(Beginning of Data for the task)
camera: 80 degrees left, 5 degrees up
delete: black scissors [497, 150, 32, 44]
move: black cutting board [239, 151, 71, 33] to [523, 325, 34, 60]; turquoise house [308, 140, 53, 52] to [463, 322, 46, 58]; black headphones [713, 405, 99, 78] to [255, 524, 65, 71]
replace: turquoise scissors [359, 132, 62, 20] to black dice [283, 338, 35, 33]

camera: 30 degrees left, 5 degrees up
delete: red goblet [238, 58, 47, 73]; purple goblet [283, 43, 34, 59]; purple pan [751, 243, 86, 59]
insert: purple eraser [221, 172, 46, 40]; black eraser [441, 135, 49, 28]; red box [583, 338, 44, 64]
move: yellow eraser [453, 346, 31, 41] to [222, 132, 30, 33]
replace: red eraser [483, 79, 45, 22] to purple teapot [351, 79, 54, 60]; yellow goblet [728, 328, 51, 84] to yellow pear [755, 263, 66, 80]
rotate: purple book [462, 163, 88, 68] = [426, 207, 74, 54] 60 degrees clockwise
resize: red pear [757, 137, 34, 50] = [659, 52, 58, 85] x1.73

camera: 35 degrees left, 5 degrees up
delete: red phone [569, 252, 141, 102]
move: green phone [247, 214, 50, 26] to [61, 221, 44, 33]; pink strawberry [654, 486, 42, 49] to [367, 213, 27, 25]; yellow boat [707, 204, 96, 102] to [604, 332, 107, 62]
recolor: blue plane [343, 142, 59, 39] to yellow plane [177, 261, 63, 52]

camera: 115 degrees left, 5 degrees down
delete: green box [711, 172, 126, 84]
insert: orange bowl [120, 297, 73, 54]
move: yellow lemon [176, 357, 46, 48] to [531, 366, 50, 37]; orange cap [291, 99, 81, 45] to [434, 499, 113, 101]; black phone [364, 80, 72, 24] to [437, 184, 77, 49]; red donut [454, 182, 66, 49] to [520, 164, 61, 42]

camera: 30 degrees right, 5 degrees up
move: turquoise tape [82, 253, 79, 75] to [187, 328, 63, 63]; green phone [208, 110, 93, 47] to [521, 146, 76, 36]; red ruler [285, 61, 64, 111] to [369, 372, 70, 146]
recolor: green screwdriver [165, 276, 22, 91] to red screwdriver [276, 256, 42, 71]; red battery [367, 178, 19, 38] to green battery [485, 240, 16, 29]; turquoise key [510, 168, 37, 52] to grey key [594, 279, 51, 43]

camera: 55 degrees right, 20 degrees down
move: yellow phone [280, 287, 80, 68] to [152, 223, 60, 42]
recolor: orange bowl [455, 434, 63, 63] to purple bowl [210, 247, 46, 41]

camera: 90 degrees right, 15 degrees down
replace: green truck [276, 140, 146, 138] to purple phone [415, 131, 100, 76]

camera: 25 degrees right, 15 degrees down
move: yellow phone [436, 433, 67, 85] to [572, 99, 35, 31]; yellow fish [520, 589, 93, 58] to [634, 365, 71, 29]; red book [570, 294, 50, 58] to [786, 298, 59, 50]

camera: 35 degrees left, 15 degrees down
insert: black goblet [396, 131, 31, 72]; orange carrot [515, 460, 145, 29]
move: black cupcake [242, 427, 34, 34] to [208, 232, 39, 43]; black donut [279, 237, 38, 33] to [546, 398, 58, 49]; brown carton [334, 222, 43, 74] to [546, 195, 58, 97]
(End of Data for the task)
An exact copy of the data, with every line intact, is the required answer.

* _Response to the task_
camera: 80 degrees left, 5 degrees up
delete: black scissors [497, 150, 32, 44]
move: black cutting board [239, 151, 71, 33] to [523, 325, 34, 60]; turquoise house [308, 140, 53, 52] to [463, 322, 46, 58]; black headphones [713, 405, 99, 78] to [255, 524, 65, 71]
replace: turquoise scissors [359, 132, 62, 20] to black dice [283, 338, 35, 33]

camera: 30 degrees left, 5 degrees up
delete: red goblet [238, 58, 47, 73]; purple goblet [283, 43, 34, 59]; purple pan [751, 243, 86, 59]
insert: purple eraser [221, 172, 46, 40]; black eraser [441, 135, 49, 28]; red box [583, 338, 44, 64]
move: yellow eraser [453, 346, 31, 41] to [222, 132, 30, 33]
replace: red eraser [483, 79, 45, 22] to purple teapot [351, 79, 54, 60]; yellow goblet [728, 328, 51, 84] to yellow pear [755, 263, 66, 80]
rotate: purple book [462, 163, 88, 68] = [426, 207, 74, 54] 60 degrees clockwise
resize: red pear [757, 137, 34, 50] = [659, 52, 58, 85] x1.73

camera: 35 degrees left, 5 degrees up
delete: red phone [569, 252, 141, 102]
move: green phone [247, 214, 50, 26] to [61, 221, 44, 33]; pink strawberry [654, 486, 42, 49] to [367, 213, 27, 25]; yellow boat [707, 204, 96, 102] to [604, 332, 107, 62]
recolor: blue plane [343, 142, 59, 39] to yellow plane [177, 261, 63, 52]

camera: 115 degrees left, 5 degrees down
delete: green box [711, 172, 126, 84]
insert: orange bowl [120, 297, 73, 54]
move: yellow lemon [176, 357, 46, 48] to [531, 366, 50, 37]; orange cap [291, 99, 81, 45] to [434, 499, 113, 101]; black phone [364, 80, 72, 24] to [437, 184, 77, 49]; red donut [454, 182, 66, 49] to [520, 164, 61, 42]

camera: 30 degrees right, 5 degrees up
move: turquoise tape [82, 253, 79, 75] to [187, 328, 63, 63]; green phone [208, 110, 93, 47] to [521, 146, 76, 36]; red ruler [285, 61, 64, 111] to [369, 372, 70, 146]
recolor: green screwdriver [165, 276, 22, 91] to red screwdriver [276, 256, 42, 71]; red battery [367, 178, 19, 38] to green battery [485, 240, 16, 29]; turquoise key [510, 168, 37, 52] to grey key [594, 279, 51, 43]

camera: 55 degrees right, 20 degrees down
move: yellow phone [280, 287, 80, 68] to [152, 223, 60, 42]
recolor: orange bowl [455, 434, 63, 63] to purple bowl [210, 247, 46, 41]

camera: 90 degrees right, 15 degrees down
replace: green truck [276, 140, 146, 138] to purple phone [415, 131, 100, 76]

camera: 25 degrees right, 15 degrees down
move: yellow phone [436, 433, 67, 85] to [572, 99, 35, 31]; yellow fish [520, 589, 93, 58] to [634, 365, 71, 29]; red book [570, 294, 50, 58] to [786, 298, 59, 50]

camera: 35 degrees left, 15 degrees down
insert: black goblet [396, 131, 31, 72]; orange carrot [515, 460, 145, 29]
move: black cupcake [242, 427, 34, 34] to [208, 232, 39, 43]; black donut [279, 237, 38, 33] to [546, 398, 58, 49]; brown carton [334, 222, 43, 74] to [546, 195, 58, 97]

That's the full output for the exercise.